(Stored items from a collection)
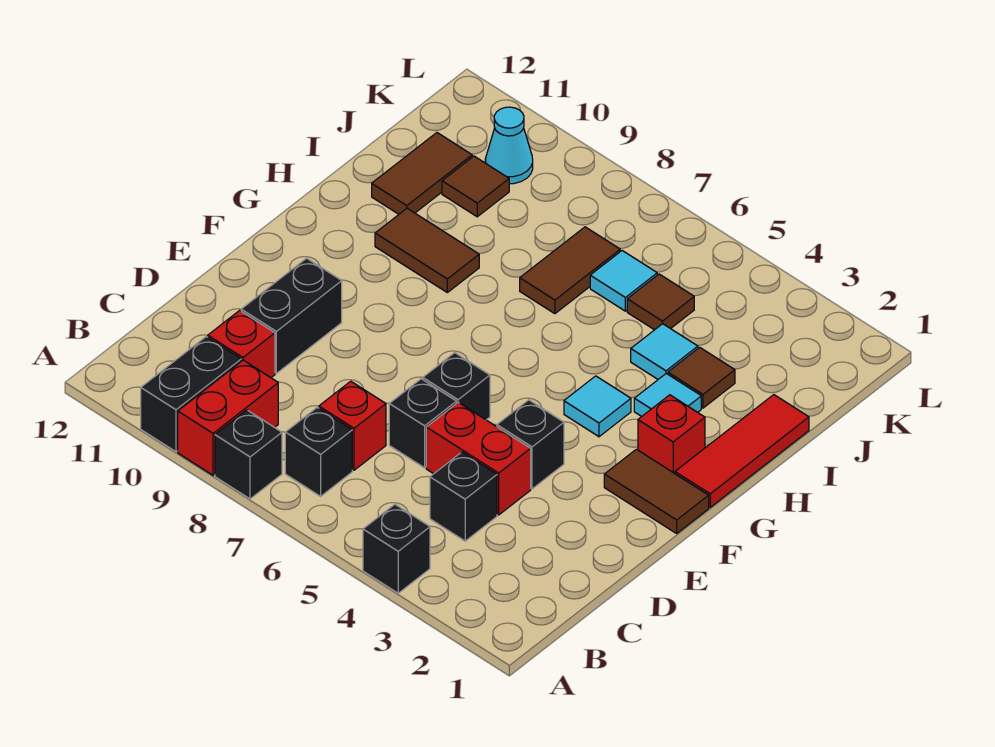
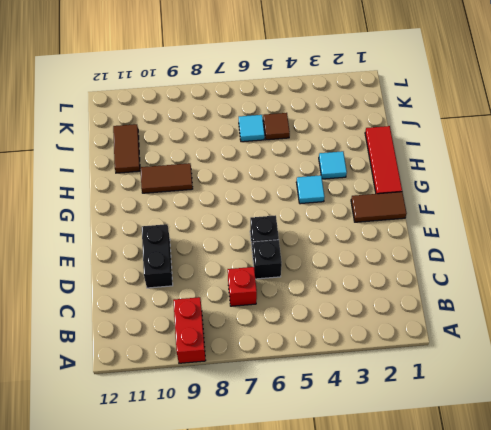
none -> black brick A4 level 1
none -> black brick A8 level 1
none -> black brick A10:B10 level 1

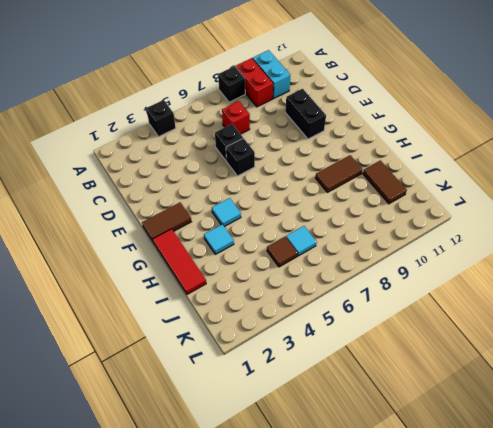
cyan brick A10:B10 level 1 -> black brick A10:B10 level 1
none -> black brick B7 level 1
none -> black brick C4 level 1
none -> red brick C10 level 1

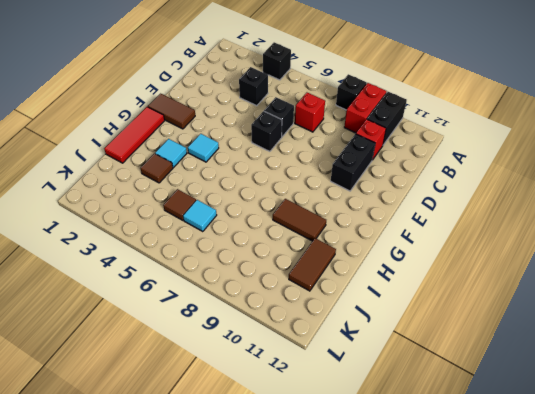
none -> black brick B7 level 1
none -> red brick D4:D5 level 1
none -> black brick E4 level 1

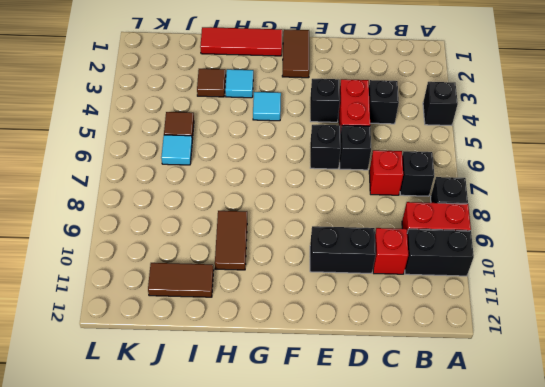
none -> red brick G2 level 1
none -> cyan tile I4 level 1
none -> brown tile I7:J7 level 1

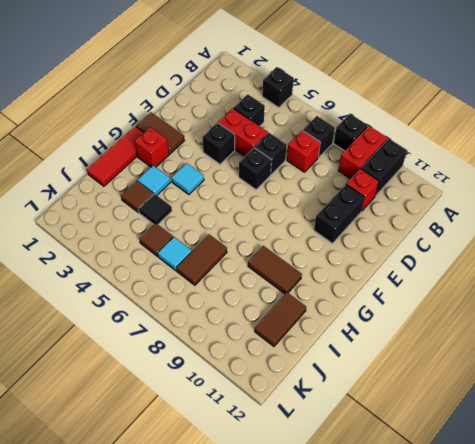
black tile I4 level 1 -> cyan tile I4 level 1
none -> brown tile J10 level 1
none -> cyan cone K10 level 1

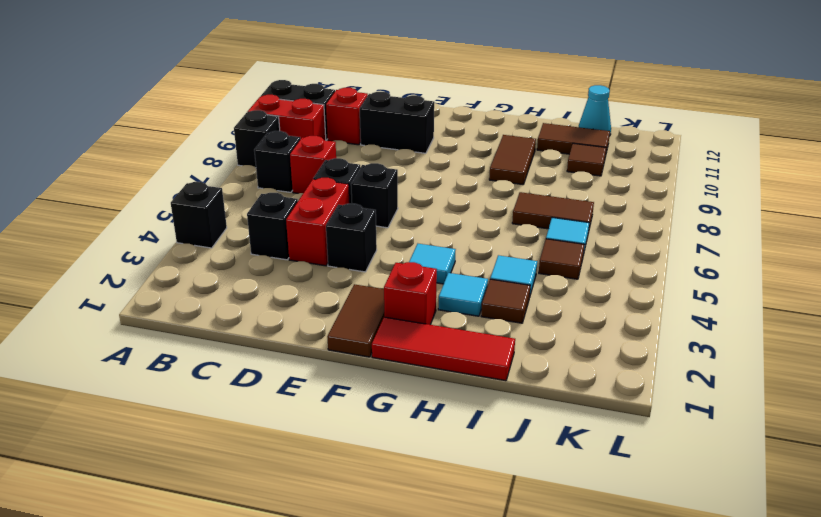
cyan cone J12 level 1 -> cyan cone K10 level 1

---

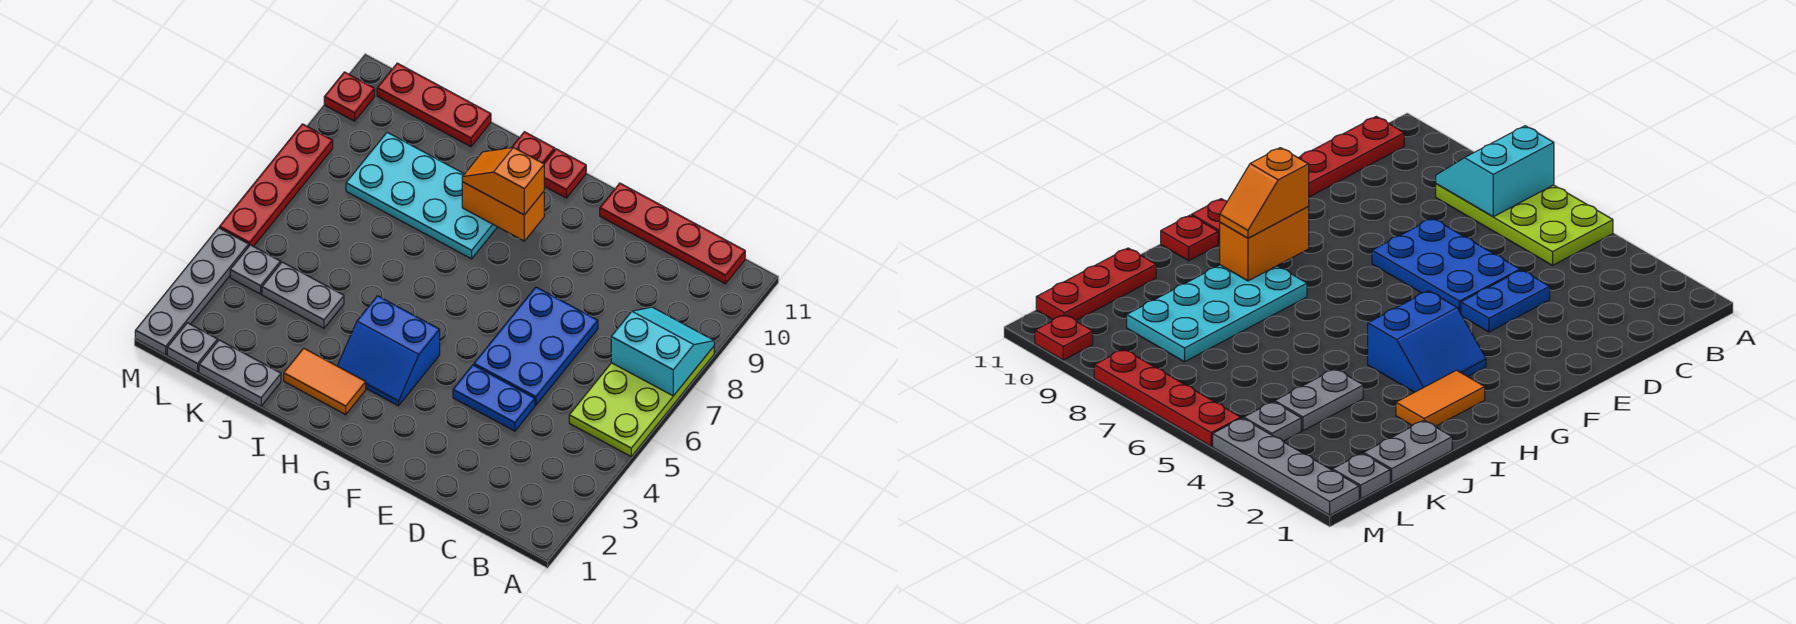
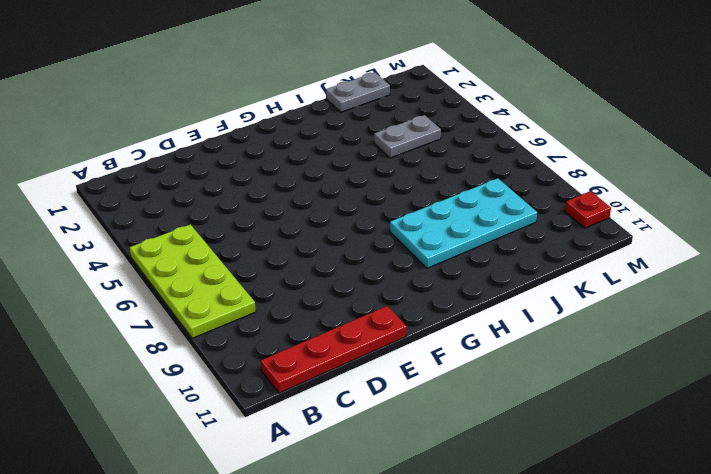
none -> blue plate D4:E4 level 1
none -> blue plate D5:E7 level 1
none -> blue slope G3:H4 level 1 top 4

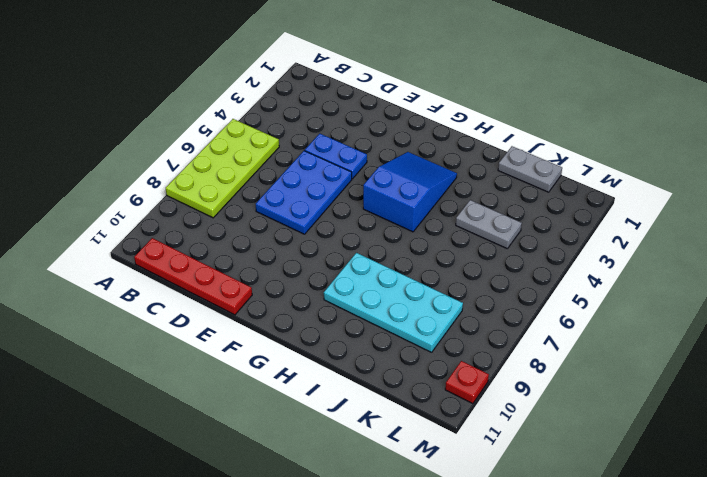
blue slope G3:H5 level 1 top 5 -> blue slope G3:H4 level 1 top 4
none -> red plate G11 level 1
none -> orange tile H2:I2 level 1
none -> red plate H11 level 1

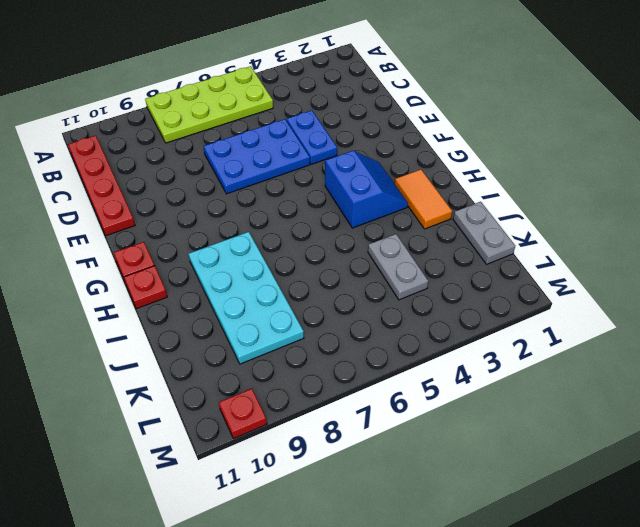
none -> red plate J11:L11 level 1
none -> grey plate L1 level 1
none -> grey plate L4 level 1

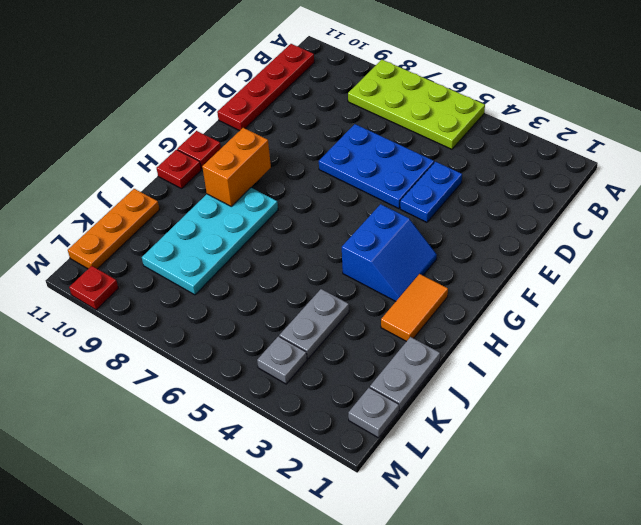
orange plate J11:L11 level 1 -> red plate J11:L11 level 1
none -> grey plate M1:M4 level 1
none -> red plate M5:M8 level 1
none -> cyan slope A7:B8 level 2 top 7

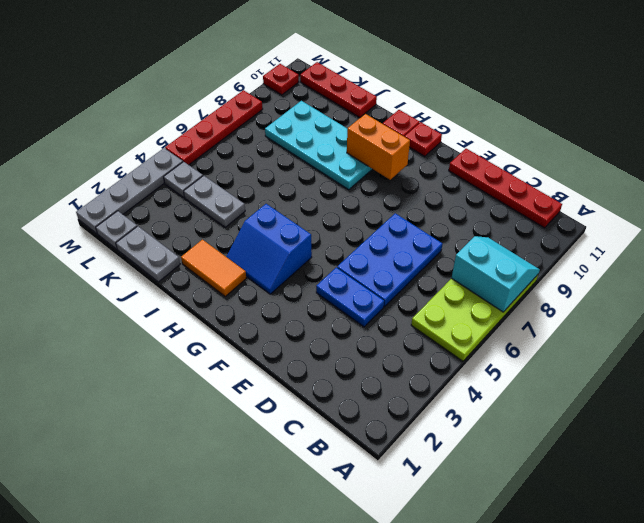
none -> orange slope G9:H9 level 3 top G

WORK ITEM »
Within the entries above, give again exactly the lines starting at the one that contains "none -> blue slope G3:H4 level 1 top 4" and ending at the one that contains "none -> red plate M5:M8 level 1", leaving out the pictures.

WRITTEN SOLUTION »
none -> blue slope G3:H4 level 1 top 4

blue slope G3:H5 level 1 top 5 -> blue slope G3:H4 level 1 top 4
none -> red plate G11 level 1
none -> orange tile H2:I2 level 1
none -> red plate H11 level 1

none -> red plate J11:L11 level 1
none -> grey plate L1 level 1
none -> grey plate L4 level 1

orange plate J11:L11 level 1 -> red plate J11:L11 level 1
none -> grey plate M1:M4 level 1
none -> red plate M5:M8 level 1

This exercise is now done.